_Goal of the exercise_
Transcribe, without alteration, the line that includes "J1 pin 1: 0V -> N008" and each line after it until the records end, omitting all that precede it.

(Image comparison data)

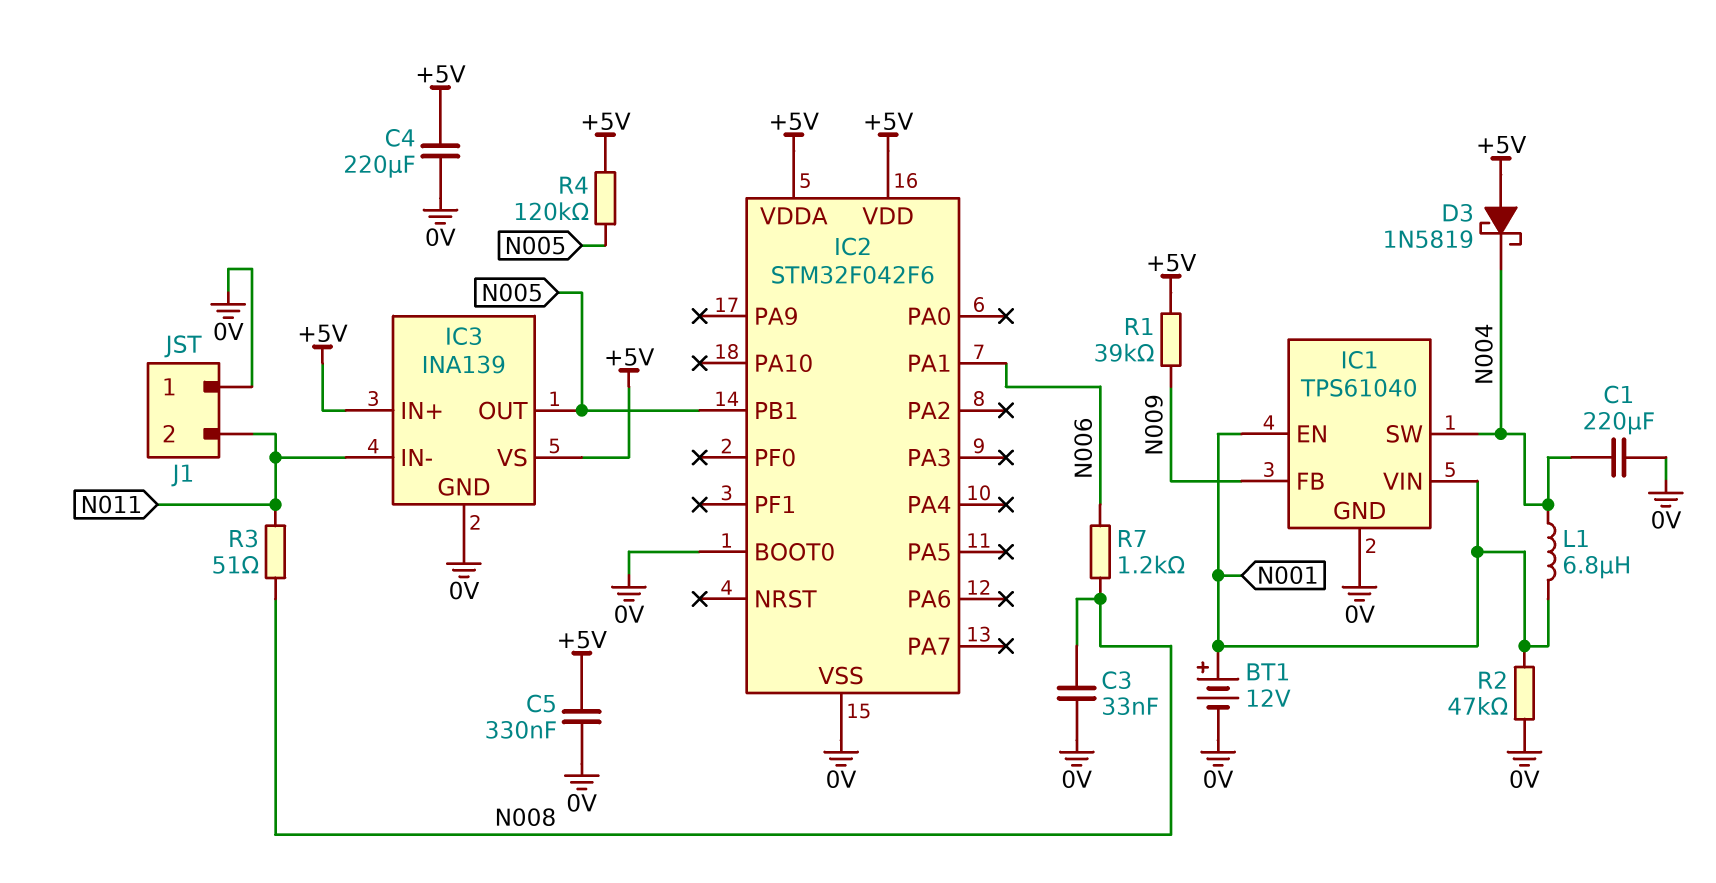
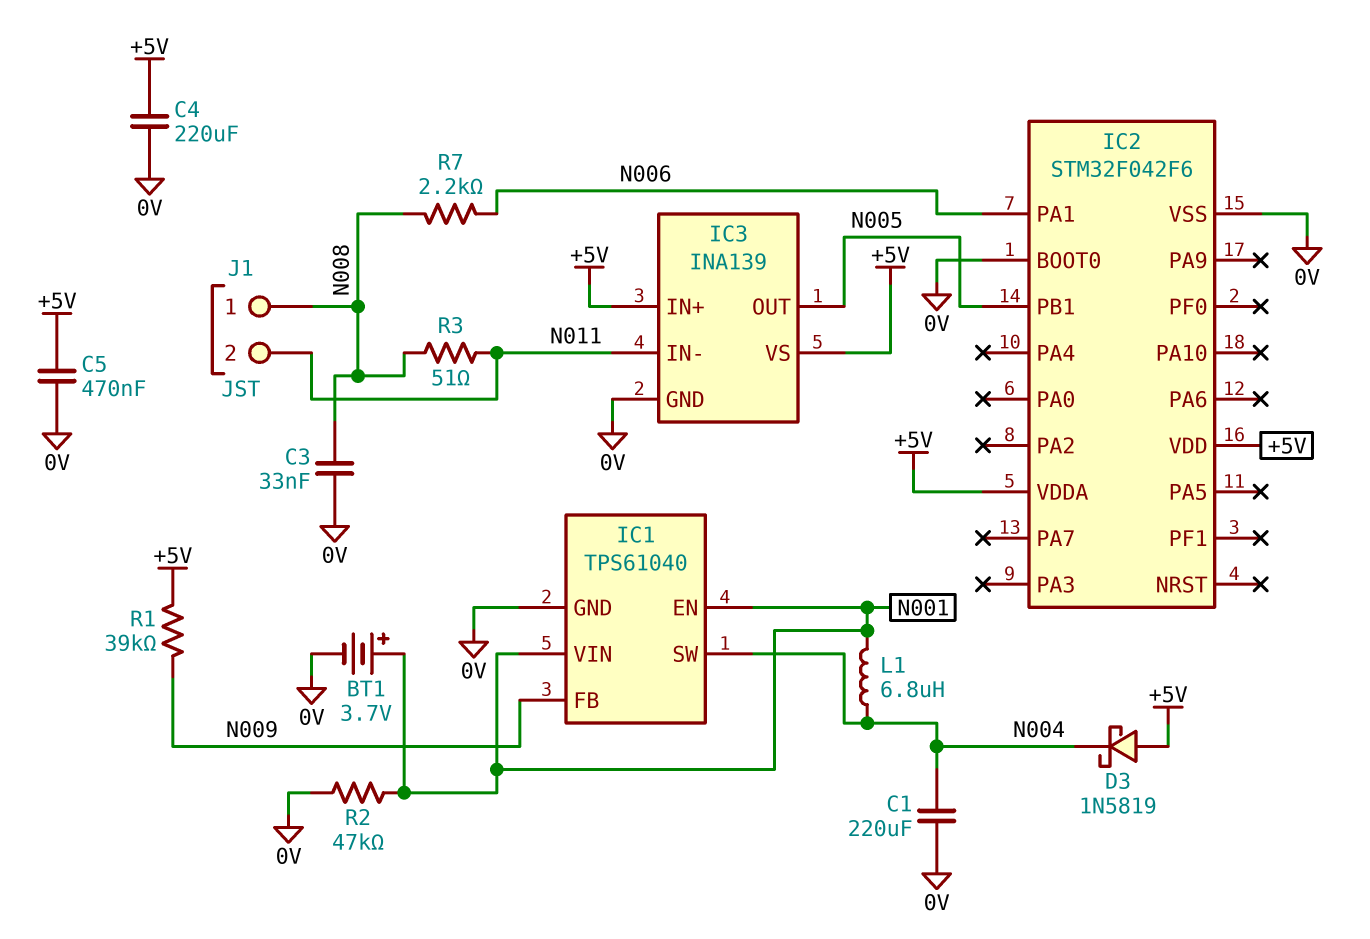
BT1: 12V (plus N001, minus 0V) -> 3.7V (plus N001, minus 0V)
C5: 330nF (+5V, 0V) -> 470nF (+5V, 0V)
J1 pin 1: 0V -> N008
R4: 120k (+5V, N005) -> none
R7: 1.2k (N006, N008) -> 2.2k (N006, N008)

_Your solution_
J1 pin 1: 0V -> N008
R4: 120k (+5V, N005) -> none
R7: 1.2k (N006, N008) -> 2.2k (N006, N008)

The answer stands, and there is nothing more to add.